### [INSTRUCTIONS TO FOLLOW]
Please retype the records below exactly, from the first line down to and including the line with "green scissors |".

Dataset excerpts:
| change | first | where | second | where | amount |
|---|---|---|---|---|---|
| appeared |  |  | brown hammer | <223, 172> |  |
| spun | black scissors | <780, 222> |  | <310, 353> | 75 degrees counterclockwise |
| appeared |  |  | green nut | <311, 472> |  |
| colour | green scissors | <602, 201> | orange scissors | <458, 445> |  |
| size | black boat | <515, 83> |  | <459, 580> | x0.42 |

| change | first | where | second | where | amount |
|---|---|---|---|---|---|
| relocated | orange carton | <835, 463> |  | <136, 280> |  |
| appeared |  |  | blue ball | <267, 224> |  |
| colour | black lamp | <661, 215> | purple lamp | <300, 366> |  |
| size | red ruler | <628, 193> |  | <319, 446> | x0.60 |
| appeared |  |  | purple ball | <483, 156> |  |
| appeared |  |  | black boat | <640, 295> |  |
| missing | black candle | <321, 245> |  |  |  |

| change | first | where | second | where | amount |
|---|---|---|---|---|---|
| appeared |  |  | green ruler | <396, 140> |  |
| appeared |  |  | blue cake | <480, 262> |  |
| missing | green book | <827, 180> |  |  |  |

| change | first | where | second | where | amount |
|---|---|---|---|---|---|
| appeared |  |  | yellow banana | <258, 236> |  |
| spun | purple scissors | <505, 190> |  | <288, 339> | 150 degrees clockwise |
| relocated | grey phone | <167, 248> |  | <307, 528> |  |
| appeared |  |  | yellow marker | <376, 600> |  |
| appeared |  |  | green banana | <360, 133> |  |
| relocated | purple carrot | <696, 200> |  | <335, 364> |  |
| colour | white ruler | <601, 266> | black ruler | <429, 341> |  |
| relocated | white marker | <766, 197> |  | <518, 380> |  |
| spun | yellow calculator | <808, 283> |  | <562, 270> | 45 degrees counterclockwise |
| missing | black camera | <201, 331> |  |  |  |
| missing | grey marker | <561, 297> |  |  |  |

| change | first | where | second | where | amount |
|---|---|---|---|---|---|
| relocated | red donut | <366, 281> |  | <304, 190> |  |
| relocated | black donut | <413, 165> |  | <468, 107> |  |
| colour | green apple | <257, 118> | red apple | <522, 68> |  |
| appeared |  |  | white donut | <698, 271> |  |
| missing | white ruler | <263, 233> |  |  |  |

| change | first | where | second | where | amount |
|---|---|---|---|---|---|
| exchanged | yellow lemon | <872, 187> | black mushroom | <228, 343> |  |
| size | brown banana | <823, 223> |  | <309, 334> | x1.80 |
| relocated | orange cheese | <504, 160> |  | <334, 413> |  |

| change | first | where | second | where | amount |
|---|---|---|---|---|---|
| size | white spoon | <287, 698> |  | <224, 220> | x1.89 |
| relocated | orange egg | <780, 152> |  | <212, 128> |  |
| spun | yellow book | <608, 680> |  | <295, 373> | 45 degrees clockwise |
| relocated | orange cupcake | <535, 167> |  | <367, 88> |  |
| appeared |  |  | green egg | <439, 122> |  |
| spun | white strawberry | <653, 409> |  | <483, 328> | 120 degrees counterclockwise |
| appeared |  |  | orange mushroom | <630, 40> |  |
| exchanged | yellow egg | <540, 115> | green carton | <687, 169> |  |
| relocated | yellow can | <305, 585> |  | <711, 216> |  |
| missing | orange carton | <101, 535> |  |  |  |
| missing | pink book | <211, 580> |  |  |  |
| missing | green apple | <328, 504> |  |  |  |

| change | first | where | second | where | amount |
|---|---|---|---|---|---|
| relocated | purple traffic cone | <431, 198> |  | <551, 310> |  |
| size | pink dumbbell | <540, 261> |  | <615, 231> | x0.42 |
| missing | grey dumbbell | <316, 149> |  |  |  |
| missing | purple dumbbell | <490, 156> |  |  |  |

### [WRITTEN REPLY]
| change | first | where | second | where | amount |
|---|---|---|---|---|---|
| appeared |  |  | brown hammer | <223, 172> |  |
| spun | black scissors | <780, 222> |  | <310, 353> | 75 degrees counterclockwise |
| appeared |  |  | green nut | <311, 472> |  |
| colour | green scissors | <602, 201> | orange scissors | <458, 445> |  |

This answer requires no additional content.